PROVIDED RECORDS Block Start

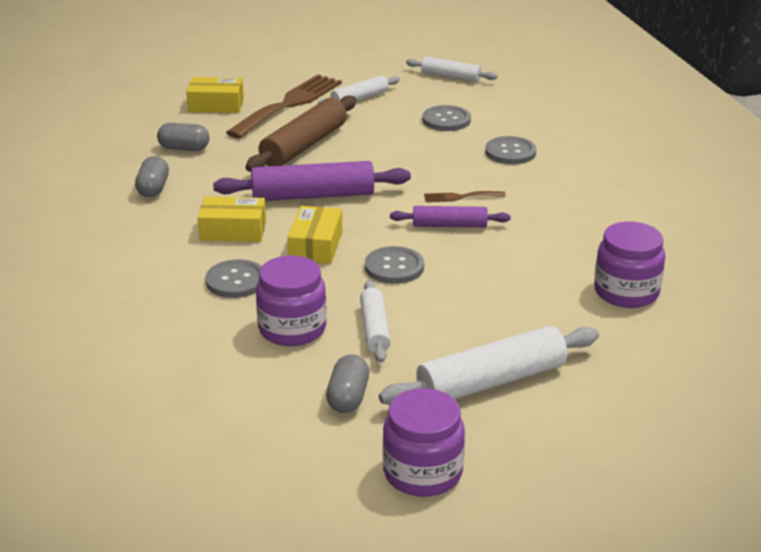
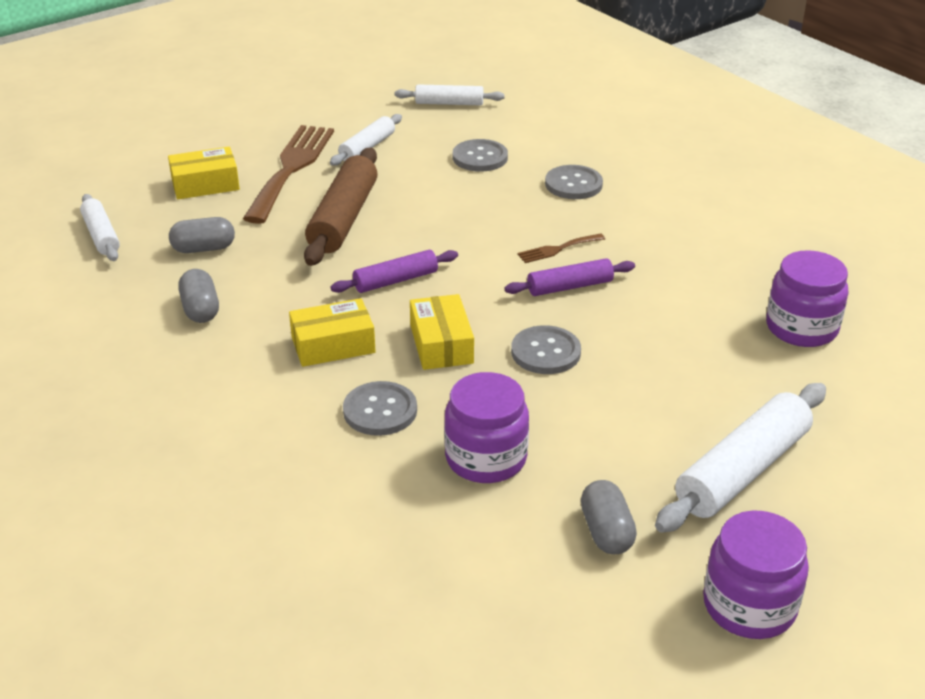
camera: 20 degrees left, 5 degrees up
(313, 196) = (395, 281): purple rolling pin -> purple rolling pin, size x0.59
(374, 329) = (576, 436): white rolling pin -> white rolling pin (101, 235)

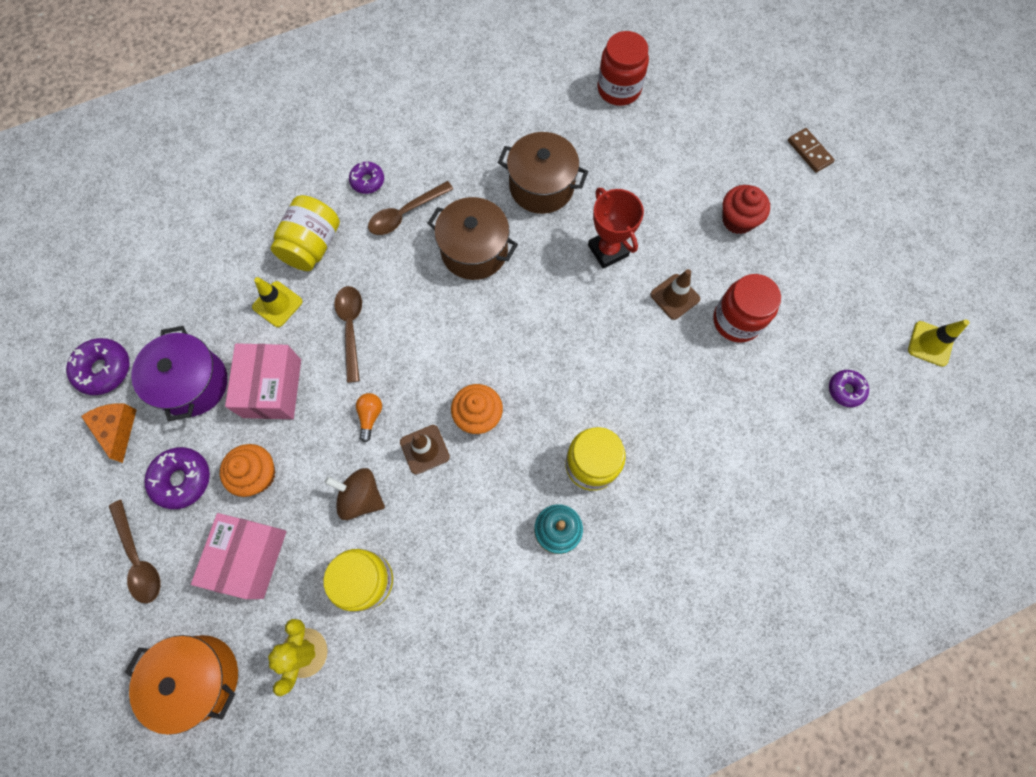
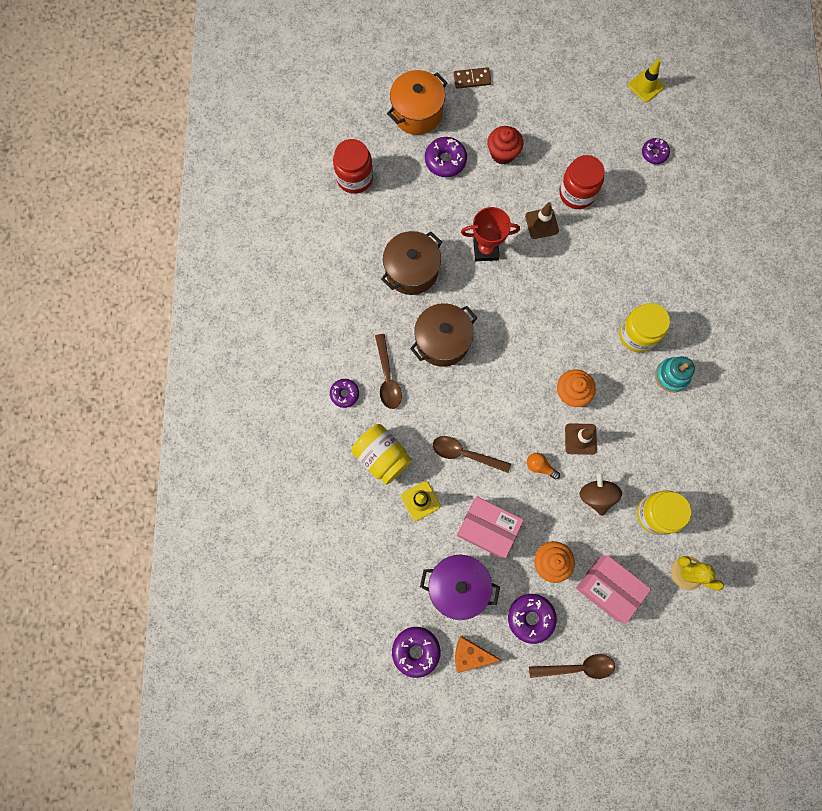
camera: 65 degrees left, 5 degrees up
(199, 677) = (677, 650): orange pot -> orange pot (417, 113)
(361, 497) = (596, 495): brown spinning top -> brown spinning top turned 120 degrees clockwise
(692, 166) = (445, 160): none -> purple donut

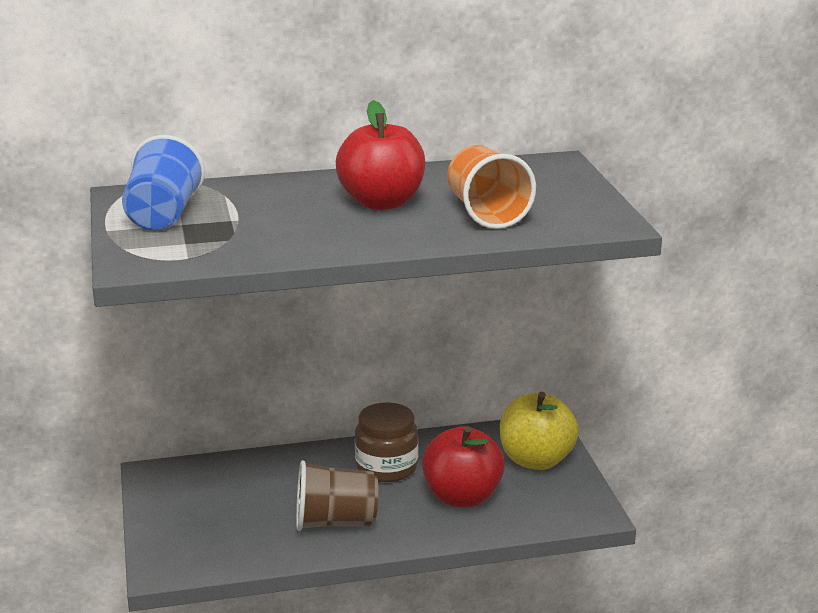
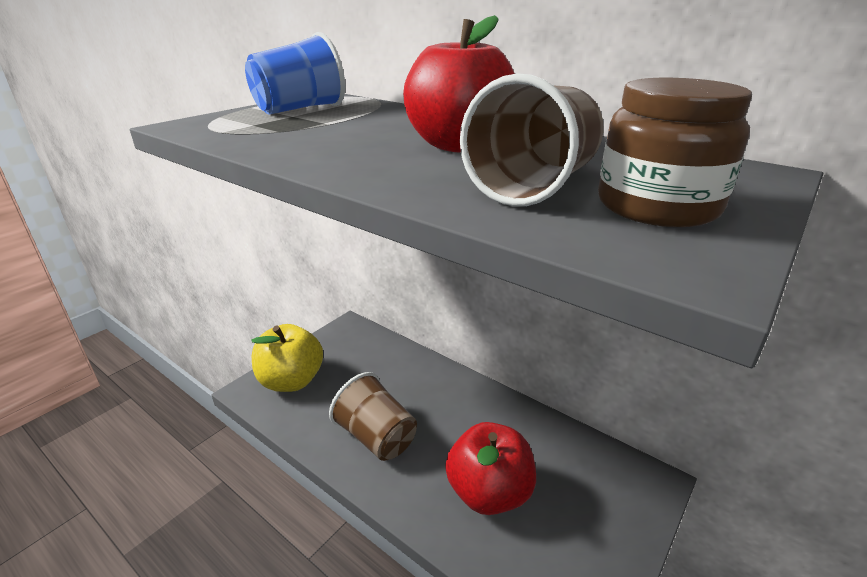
camera: 50 degrees right, 5 degrees up
(386, 467) = (474, 419): brown jar -> brown jar (657, 207)
(486, 213) = (534, 186): orange cup -> brown cup
(536, 460) = (603, 509): yellow apple -> yellow apple (291, 381)

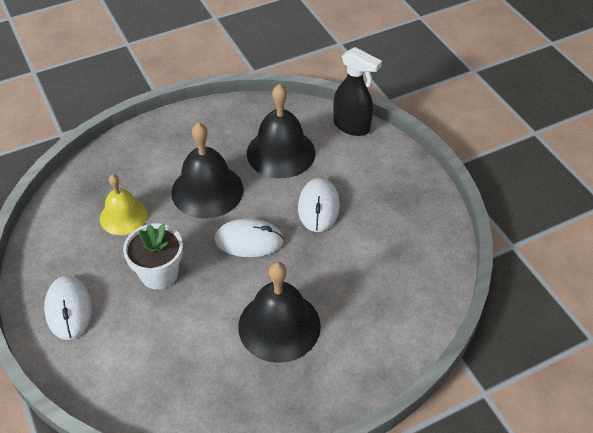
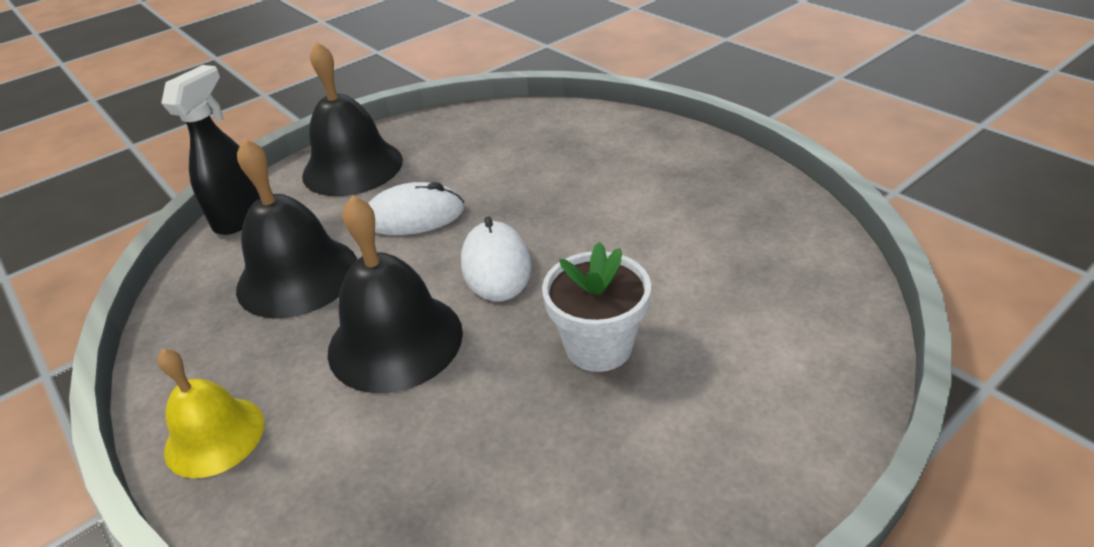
camera: 100 degrees left, 10 degrees down
(69, 309) = (730, 446): white mouse -> none
(123, 216) = (481, 444): yellow bell -> yellow bell (214, 436)
(279, 326) = (632, 206): black bell -> black bell (352, 167)

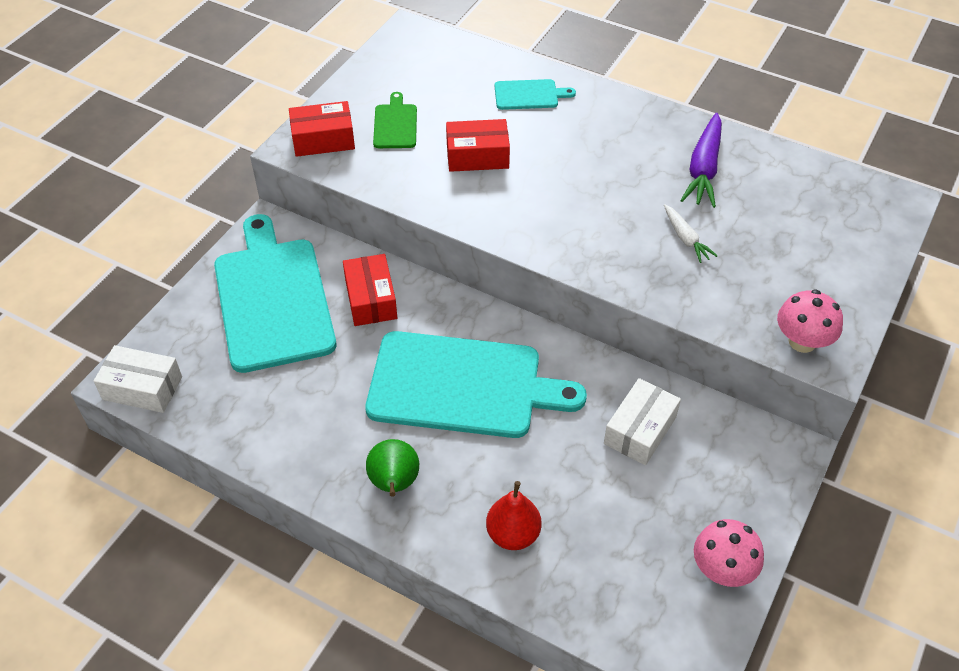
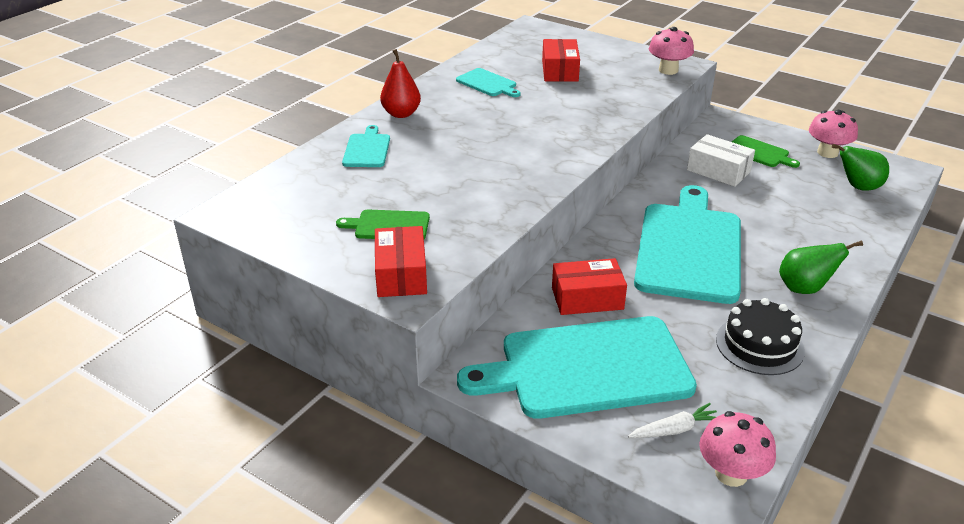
camera: 85 degrees left, 15 degrees down
(142, 388) = (731, 474): white box -> pink mushroom
(301, 429) = (759, 345): none -> black cake
(477, 156) = (451, 180): red box -> red box (559, 71)
(513, 534) = (832, 231): red pear -> red pear (401, 114)
(629, 589) = (858, 187): none -> green pear
(685, 238) = (567, 97): white carrot -> white carrot (674, 430)
(701, 482) = (759, 152): none -> green cutting board
(704, 169) = (488, 83): purple carrot -> turquoise cutting board

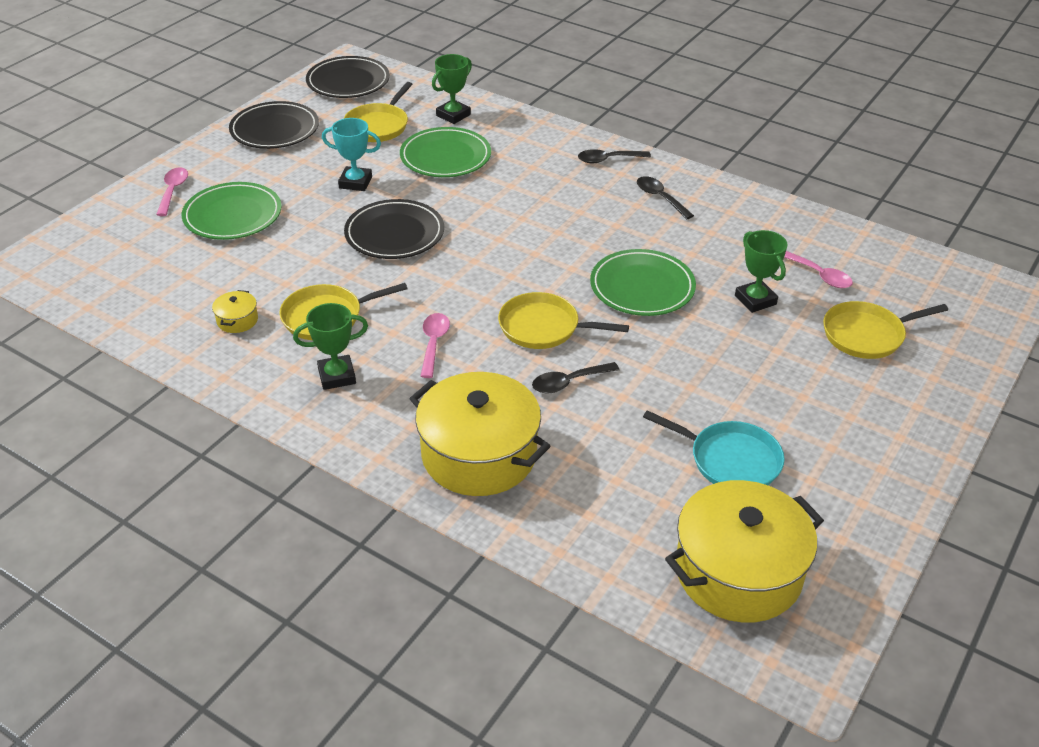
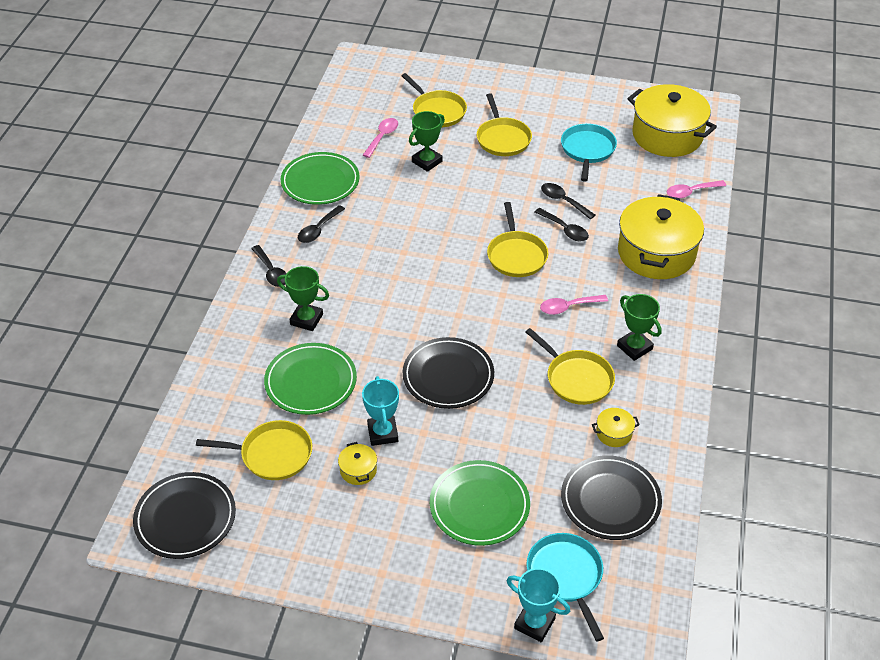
camera: 110 degrees left, 5 degrees up
(97, 214) = (534, 623): none -> turquoise trophy
(120, 243) = (566, 576): none -> turquoise pan
(173, 191) = (464, 577): pink spoon -> pink spoon (691, 192)
(274, 129) = (313, 542): black plate -> black plate (610, 500)
(326, 162) = (358, 470): none -> yellow pot
(453, 115) = (230, 401): green trophy -> green trophy (306, 319)
(626, 398) = (563, 201): none -> black spoon
(642, 287) = (442, 217): green plate -> green plate (320, 182)
(784, 380) = (503, 139): none -> yellow pan

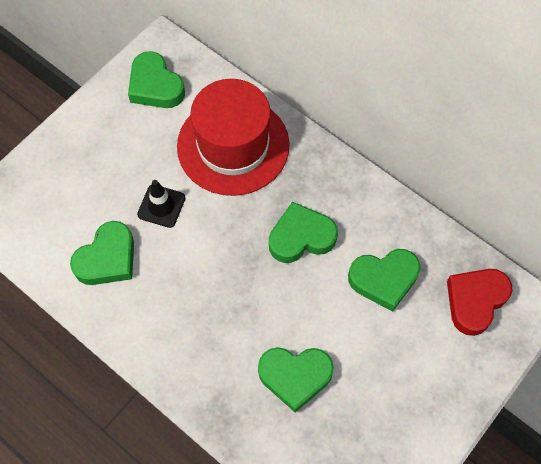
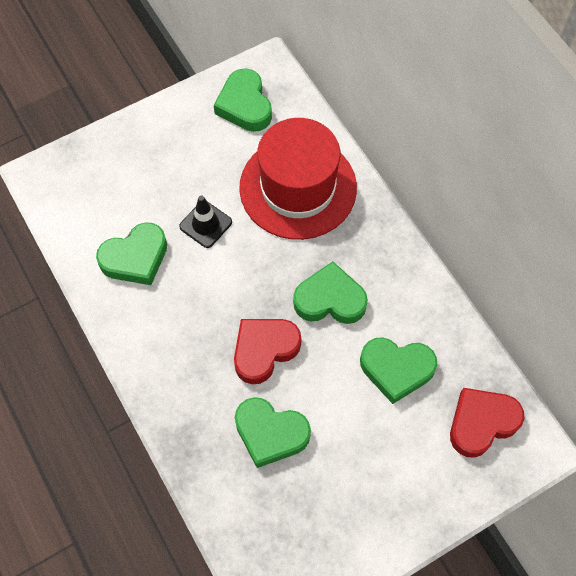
camera: 20 degrees right, 0 degrees up
(260, 303) = (264, 350): none -> red heart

PROVIDED RECORDS Block End

**TASK GOAL**
Exactly as written above, retype the lines starting at the one holding "(199, 677) = (677, 650): orange" and ending at the one holding "camera: 50 degrees right, 5 degrees up", both included, but not the pictures.

**SOLUTION TO THE PROBLEM**
(199, 677) = (677, 650): orange pot -> orange pot (417, 113)
(361, 497) = (596, 495): brown spinning top -> brown spinning top turned 120 degrees clockwise
(692, 166) = (445, 160): none -> purple donut

camera: 50 degrees right, 5 degrees up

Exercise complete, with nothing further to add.